(Work to be completed) For the entries below, repeat exactly each line starting with the one that contains "purple ball: 1 -> 0" and going on through the one that contains "yellow egg: 0 -> 1", and no others.
***
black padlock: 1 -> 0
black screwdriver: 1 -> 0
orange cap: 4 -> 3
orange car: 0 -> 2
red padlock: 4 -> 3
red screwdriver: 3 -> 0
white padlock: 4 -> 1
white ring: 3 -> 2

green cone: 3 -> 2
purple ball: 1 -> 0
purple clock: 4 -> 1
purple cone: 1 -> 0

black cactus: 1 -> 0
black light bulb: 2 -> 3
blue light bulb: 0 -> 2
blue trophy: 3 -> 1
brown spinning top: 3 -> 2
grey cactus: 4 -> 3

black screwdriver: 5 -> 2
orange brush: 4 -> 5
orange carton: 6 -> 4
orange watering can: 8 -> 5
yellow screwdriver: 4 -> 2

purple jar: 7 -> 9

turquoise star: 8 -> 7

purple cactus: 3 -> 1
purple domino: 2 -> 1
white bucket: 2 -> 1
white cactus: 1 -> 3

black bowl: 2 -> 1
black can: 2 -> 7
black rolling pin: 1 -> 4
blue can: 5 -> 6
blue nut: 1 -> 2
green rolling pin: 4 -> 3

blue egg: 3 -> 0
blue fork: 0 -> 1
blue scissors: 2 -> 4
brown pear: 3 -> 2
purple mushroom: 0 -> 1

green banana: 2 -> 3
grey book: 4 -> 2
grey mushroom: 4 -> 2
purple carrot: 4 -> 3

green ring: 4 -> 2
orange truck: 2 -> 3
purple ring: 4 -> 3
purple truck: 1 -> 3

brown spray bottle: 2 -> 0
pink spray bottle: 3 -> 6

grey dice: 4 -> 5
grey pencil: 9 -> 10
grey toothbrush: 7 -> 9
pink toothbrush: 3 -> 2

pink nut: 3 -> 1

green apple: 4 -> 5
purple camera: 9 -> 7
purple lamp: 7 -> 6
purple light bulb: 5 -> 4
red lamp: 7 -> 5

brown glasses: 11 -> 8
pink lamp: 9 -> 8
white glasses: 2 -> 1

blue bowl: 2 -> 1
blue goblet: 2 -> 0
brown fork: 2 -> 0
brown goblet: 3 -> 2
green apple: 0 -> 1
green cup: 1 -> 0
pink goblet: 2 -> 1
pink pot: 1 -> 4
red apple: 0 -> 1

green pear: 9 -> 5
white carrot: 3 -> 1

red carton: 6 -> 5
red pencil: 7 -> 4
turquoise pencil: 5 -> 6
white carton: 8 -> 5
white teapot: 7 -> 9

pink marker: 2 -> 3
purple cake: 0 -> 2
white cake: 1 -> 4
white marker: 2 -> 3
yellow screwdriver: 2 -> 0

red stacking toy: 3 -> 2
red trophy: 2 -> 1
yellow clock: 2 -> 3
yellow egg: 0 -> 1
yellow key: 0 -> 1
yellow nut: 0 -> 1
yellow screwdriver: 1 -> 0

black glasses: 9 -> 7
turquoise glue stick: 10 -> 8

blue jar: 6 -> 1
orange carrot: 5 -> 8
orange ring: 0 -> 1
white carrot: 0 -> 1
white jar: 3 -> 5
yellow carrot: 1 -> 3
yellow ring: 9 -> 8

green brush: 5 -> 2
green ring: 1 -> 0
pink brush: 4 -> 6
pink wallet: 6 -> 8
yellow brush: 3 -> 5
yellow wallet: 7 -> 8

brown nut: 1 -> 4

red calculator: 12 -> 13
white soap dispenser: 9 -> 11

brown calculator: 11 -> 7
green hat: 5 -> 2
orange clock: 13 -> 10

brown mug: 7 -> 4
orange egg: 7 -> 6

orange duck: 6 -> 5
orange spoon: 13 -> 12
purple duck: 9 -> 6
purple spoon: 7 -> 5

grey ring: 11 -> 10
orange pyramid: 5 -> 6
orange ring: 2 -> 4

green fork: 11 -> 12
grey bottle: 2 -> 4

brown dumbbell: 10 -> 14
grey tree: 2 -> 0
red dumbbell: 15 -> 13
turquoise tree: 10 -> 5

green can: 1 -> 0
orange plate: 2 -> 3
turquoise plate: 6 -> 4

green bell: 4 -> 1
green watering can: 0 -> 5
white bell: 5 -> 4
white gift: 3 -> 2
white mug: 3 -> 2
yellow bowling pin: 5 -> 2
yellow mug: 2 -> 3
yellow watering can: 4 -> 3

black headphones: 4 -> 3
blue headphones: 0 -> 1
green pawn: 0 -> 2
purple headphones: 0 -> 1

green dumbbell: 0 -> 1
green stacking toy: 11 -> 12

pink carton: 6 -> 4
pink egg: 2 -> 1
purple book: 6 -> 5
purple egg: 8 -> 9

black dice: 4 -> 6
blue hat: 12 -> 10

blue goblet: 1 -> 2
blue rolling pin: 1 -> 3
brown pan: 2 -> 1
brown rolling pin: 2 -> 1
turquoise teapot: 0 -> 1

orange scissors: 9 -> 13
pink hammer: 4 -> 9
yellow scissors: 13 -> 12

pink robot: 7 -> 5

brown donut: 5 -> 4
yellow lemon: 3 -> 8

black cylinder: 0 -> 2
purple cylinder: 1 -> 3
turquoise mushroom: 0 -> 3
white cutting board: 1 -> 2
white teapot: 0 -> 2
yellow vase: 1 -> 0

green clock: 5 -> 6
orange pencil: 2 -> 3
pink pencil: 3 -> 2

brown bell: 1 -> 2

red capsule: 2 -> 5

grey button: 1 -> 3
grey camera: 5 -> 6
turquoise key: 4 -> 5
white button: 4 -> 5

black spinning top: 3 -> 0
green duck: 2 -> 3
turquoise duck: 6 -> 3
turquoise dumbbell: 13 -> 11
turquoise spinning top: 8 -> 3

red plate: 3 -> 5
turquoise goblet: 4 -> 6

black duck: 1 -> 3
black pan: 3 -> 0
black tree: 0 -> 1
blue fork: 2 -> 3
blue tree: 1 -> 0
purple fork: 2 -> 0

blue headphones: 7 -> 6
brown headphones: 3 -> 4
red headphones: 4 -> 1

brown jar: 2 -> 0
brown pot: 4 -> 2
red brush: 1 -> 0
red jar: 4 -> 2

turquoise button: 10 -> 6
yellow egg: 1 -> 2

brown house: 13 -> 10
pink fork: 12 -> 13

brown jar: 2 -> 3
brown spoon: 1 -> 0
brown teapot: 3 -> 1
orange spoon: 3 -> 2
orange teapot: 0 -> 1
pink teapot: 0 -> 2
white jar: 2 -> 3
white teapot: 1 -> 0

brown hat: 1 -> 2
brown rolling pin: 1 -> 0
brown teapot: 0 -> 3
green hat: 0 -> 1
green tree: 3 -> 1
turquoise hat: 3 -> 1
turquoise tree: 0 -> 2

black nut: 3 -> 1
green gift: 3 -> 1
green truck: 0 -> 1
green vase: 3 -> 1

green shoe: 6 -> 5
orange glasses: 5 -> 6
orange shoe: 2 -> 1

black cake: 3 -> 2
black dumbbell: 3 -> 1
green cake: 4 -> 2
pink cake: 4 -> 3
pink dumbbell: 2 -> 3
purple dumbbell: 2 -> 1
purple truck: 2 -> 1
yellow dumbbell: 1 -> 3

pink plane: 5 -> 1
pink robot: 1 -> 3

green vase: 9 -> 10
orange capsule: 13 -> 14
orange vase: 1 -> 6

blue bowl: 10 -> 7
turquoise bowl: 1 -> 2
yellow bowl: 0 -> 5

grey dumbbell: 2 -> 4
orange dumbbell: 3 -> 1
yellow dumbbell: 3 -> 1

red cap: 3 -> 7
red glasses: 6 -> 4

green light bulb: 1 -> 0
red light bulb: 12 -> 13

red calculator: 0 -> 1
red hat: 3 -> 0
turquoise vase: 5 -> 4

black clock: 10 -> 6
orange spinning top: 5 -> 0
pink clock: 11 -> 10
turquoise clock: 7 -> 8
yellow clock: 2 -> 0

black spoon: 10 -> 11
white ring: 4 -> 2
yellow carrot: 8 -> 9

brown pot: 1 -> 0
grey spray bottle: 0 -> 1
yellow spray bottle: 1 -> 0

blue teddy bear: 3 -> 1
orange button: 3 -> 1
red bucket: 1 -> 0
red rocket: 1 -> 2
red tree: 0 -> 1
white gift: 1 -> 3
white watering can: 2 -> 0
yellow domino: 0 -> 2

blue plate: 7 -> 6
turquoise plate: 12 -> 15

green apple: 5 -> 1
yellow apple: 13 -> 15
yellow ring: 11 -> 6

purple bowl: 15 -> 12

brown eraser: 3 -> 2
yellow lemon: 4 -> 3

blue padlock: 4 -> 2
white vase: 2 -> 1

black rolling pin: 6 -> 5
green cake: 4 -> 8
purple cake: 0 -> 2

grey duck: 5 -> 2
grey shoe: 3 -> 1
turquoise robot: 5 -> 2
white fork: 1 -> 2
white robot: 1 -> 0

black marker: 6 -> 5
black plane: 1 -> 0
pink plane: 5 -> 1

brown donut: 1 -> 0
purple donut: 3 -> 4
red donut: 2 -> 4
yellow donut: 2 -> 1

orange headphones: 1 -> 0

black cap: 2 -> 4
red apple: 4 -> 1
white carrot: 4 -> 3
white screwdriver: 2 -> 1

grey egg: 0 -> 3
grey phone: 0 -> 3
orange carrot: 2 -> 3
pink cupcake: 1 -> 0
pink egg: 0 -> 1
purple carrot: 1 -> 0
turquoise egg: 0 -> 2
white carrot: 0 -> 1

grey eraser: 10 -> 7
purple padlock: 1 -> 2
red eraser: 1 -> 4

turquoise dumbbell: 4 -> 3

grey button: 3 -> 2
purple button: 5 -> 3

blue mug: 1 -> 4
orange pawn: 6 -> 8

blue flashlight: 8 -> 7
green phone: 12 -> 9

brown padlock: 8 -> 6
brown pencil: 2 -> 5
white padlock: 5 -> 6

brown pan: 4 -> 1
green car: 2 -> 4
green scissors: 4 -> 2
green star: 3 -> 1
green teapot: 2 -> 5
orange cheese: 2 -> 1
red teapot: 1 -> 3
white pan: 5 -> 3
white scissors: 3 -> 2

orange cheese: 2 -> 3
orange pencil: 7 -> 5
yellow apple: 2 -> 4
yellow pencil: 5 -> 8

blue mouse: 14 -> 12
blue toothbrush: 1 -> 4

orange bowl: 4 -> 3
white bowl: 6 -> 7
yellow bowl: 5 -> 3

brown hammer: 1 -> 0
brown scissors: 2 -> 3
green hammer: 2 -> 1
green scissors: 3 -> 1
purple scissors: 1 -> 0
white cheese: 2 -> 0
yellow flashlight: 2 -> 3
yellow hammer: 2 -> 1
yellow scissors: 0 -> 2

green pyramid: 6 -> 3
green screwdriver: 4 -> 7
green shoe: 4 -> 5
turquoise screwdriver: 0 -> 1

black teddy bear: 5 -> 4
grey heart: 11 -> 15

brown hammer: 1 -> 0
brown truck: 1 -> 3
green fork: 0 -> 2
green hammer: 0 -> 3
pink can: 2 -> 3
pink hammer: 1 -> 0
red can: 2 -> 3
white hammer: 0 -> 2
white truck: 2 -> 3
***
(Completed exercise)
purple ball: 1 -> 0
purple clock: 4 -> 1
purple cone: 1 -> 0

black cactus: 1 -> 0
black light bulb: 2 -> 3
blue light bulb: 0 -> 2
blue trophy: 3 -> 1
brown spinning top: 3 -> 2
grey cactus: 4 -> 3

black screwdriver: 5 -> 2
orange brush: 4 -> 5
orange carton: 6 -> 4
orange watering can: 8 -> 5
yellow screwdriver: 4 -> 2

purple jar: 7 -> 9

turquoise star: 8 -> 7

purple cactus: 3 -> 1
purple domino: 2 -> 1
white bucket: 2 -> 1
white cactus: 1 -> 3

black bowl: 2 -> 1
black can: 2 -> 7
black rolling pin: 1 -> 4
blue can: 5 -> 6
blue nut: 1 -> 2
green rolling pin: 4 -> 3

blue egg: 3 -> 0
blue fork: 0 -> 1
blue scissors: 2 -> 4
brown pear: 3 -> 2
purple mushroom: 0 -> 1

green banana: 2 -> 3
grey book: 4 -> 2
grey mushroom: 4 -> 2
purple carrot: 4 -> 3

green ring: 4 -> 2
orange truck: 2 -> 3
purple ring: 4 -> 3
purple truck: 1 -> 3

brown spray bottle: 2 -> 0
pink spray bottle: 3 -> 6

grey dice: 4 -> 5
grey pencil: 9 -> 10
grey toothbrush: 7 -> 9
pink toothbrush: 3 -> 2

pink nut: 3 -> 1

green apple: 4 -> 5
purple camera: 9 -> 7
purple lamp: 7 -> 6
purple light bulb: 5 -> 4
red lamp: 7 -> 5

brown glasses: 11 -> 8
pink lamp: 9 -> 8
white glasses: 2 -> 1

blue bowl: 2 -> 1
blue goblet: 2 -> 0
brown fork: 2 -> 0
brown goblet: 3 -> 2
green apple: 0 -> 1
green cup: 1 -> 0
pink goblet: 2 -> 1
pink pot: 1 -> 4
red apple: 0 -> 1

green pear: 9 -> 5
white carrot: 3 -> 1

red carton: 6 -> 5
red pencil: 7 -> 4
turquoise pencil: 5 -> 6
white carton: 8 -> 5
white teapot: 7 -> 9

pink marker: 2 -> 3
purple cake: 0 -> 2
white cake: 1 -> 4
white marker: 2 -> 3
yellow screwdriver: 2 -> 0

red stacking toy: 3 -> 2
red trophy: 2 -> 1
yellow clock: 2 -> 3
yellow egg: 0 -> 1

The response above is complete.